[Coordinate-based object records]
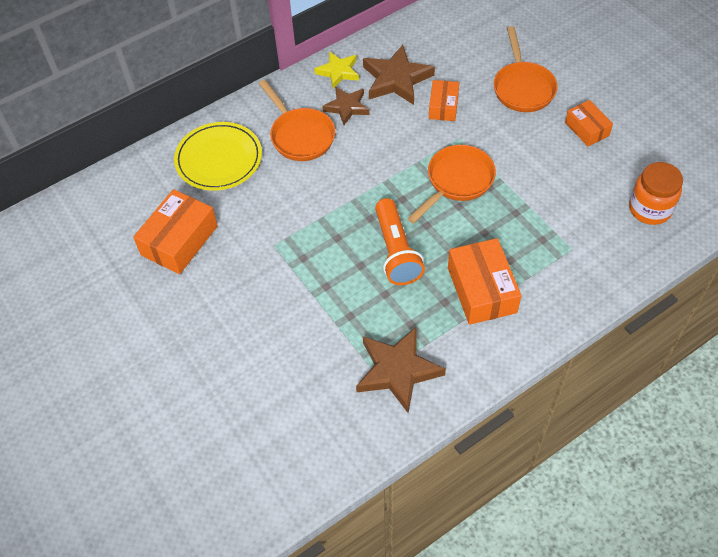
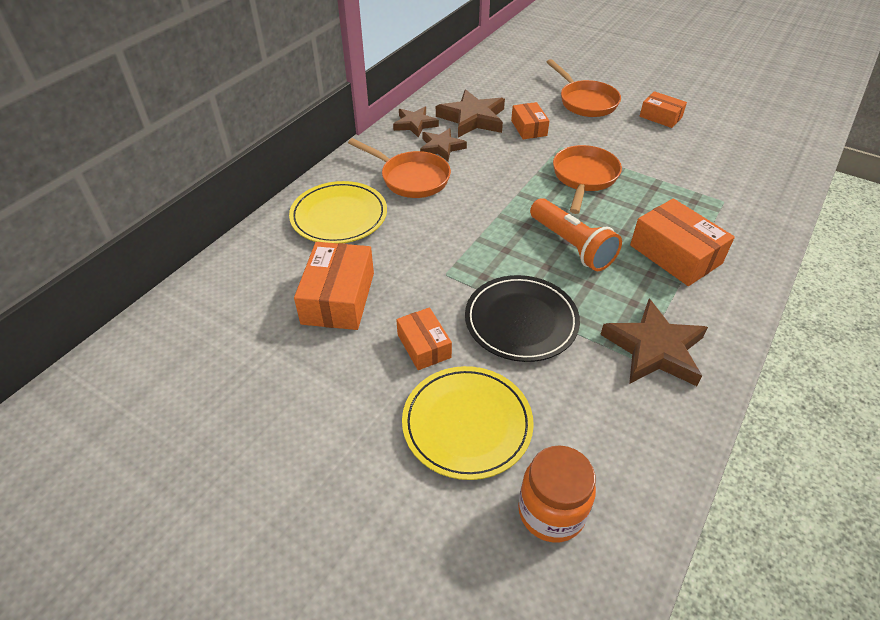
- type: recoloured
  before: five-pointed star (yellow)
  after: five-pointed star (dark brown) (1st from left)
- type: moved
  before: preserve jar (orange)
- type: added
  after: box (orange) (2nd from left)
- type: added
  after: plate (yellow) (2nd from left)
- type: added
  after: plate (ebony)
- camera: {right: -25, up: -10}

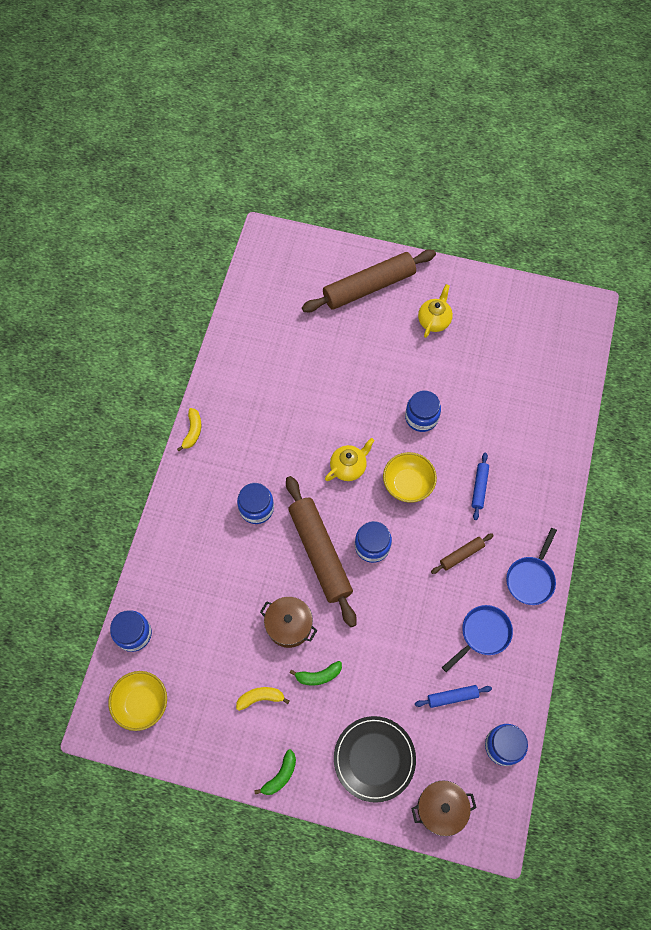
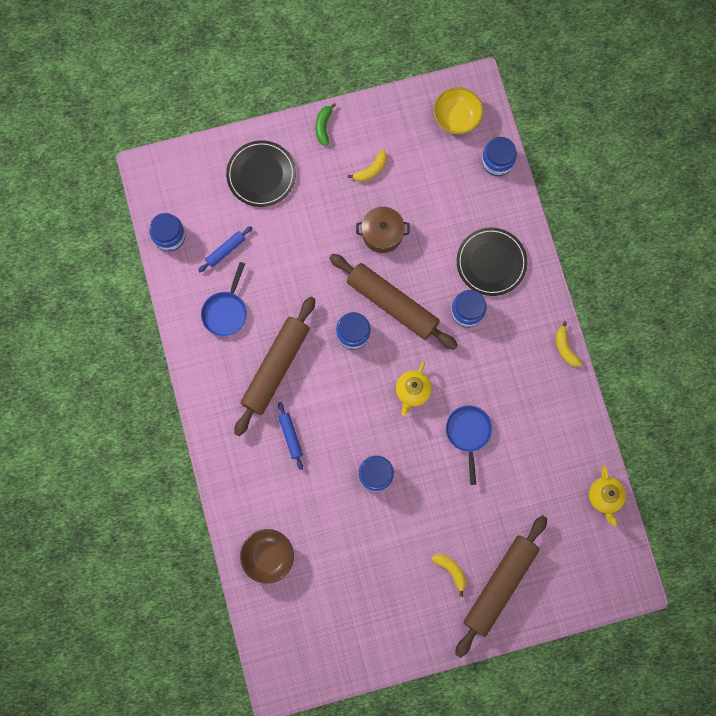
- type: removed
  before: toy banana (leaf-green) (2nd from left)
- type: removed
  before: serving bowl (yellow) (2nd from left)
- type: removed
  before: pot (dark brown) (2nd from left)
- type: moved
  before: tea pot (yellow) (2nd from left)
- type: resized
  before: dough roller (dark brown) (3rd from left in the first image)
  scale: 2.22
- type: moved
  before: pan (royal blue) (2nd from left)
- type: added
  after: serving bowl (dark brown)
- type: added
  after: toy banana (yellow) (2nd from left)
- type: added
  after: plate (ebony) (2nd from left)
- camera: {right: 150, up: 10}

> Activity
Return all lines in the data that include the word "before".

> Reply
  before: five-pointed star (yellow)
  before: preserve jar (orange)
  before: toy banana (leaf-green) (2nd from left)
  before: serving bowl (yellow) (2nd from left)
  before: pot (dark brown) (2nd from left)
  before: tea pot (yellow) (2nd from left)
  before: dough roller (dark brown) (3rd from left in the first image)
  before: pan (royal blue) (2nd from left)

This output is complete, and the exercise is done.